Print every record below exactly, minus the pictures.
---------- Data for processing ----------
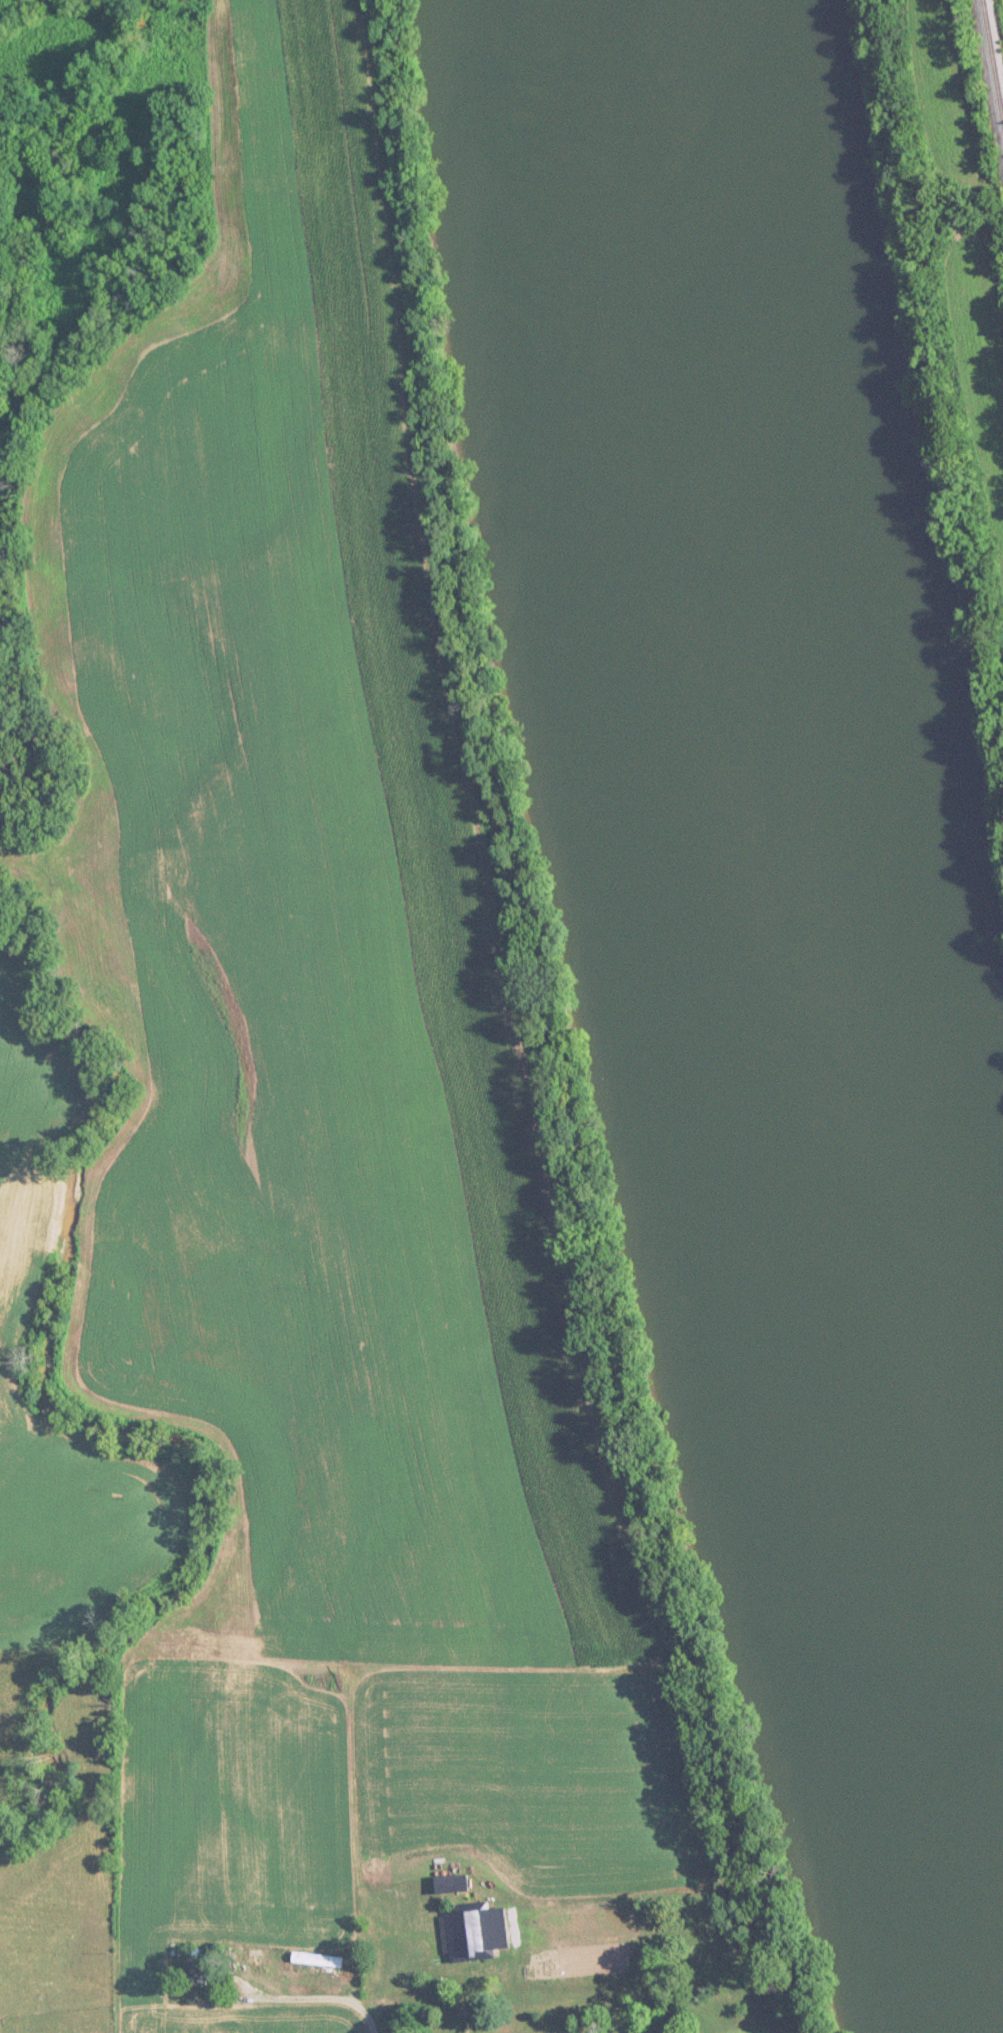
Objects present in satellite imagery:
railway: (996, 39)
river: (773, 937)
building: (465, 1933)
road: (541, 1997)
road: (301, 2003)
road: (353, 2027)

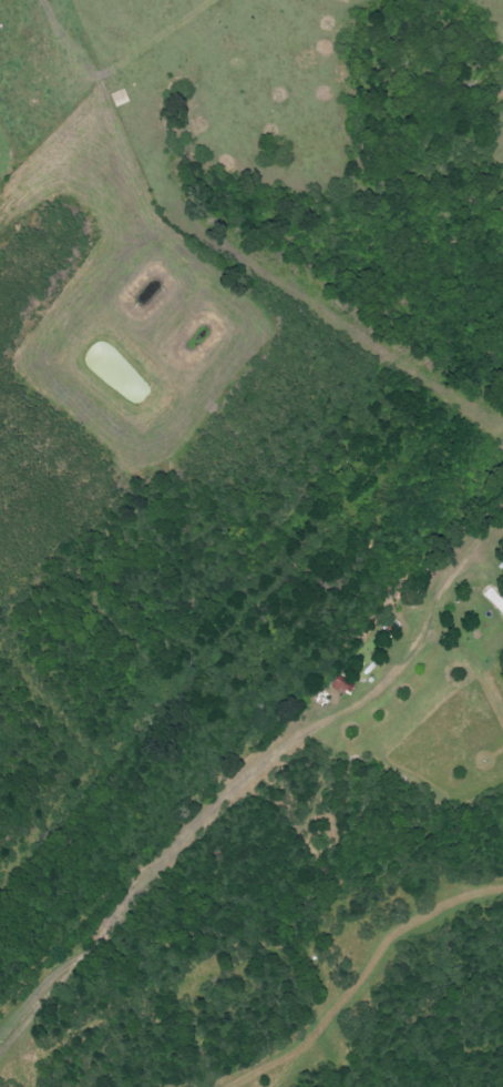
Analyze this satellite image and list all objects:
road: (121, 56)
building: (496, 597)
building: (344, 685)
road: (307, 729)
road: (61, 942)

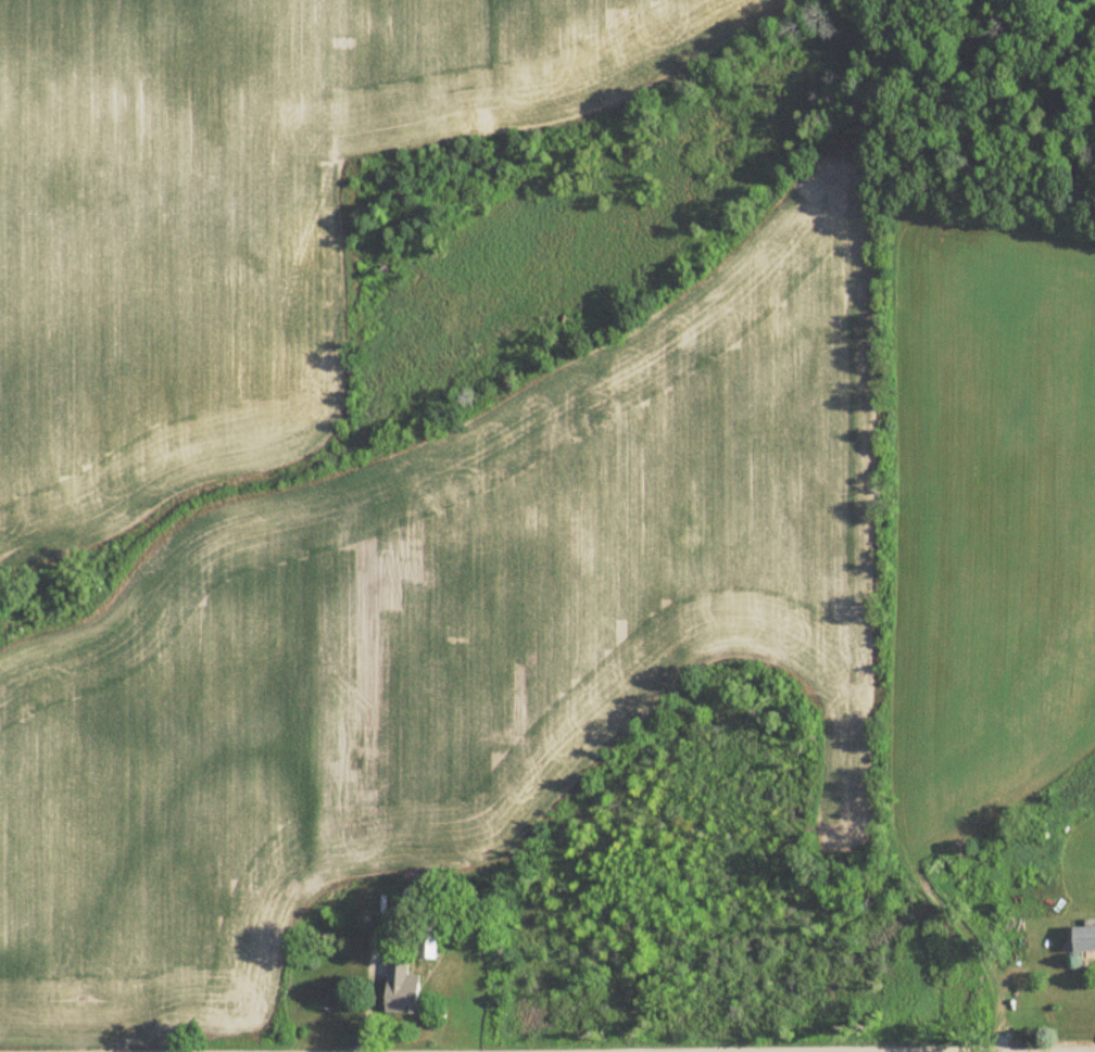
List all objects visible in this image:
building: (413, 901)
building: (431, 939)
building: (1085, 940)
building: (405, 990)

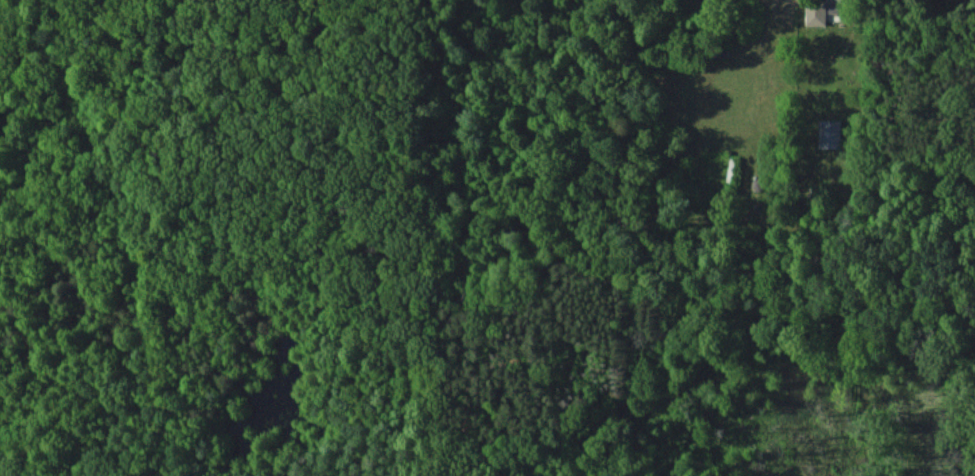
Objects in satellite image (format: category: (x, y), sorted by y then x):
----------
• Answer to the exercise:
Objects present in satellite imagery:
railway: (996, 39)
river: (773, 937)
building: (465, 1933)
road: (541, 1997)
road: (301, 2003)
road: (353, 2027)

Analyze this satellite image and list all objects:
road: (121, 56)
building: (496, 597)
building: (344, 685)
road: (307, 729)
road: (61, 942)

List all objects visible in this image:
building: (413, 901)
building: (431, 939)
building: (1085, 940)
building: (405, 990)

Objects in satellite image (format: category: (x, y), sorted by y then x):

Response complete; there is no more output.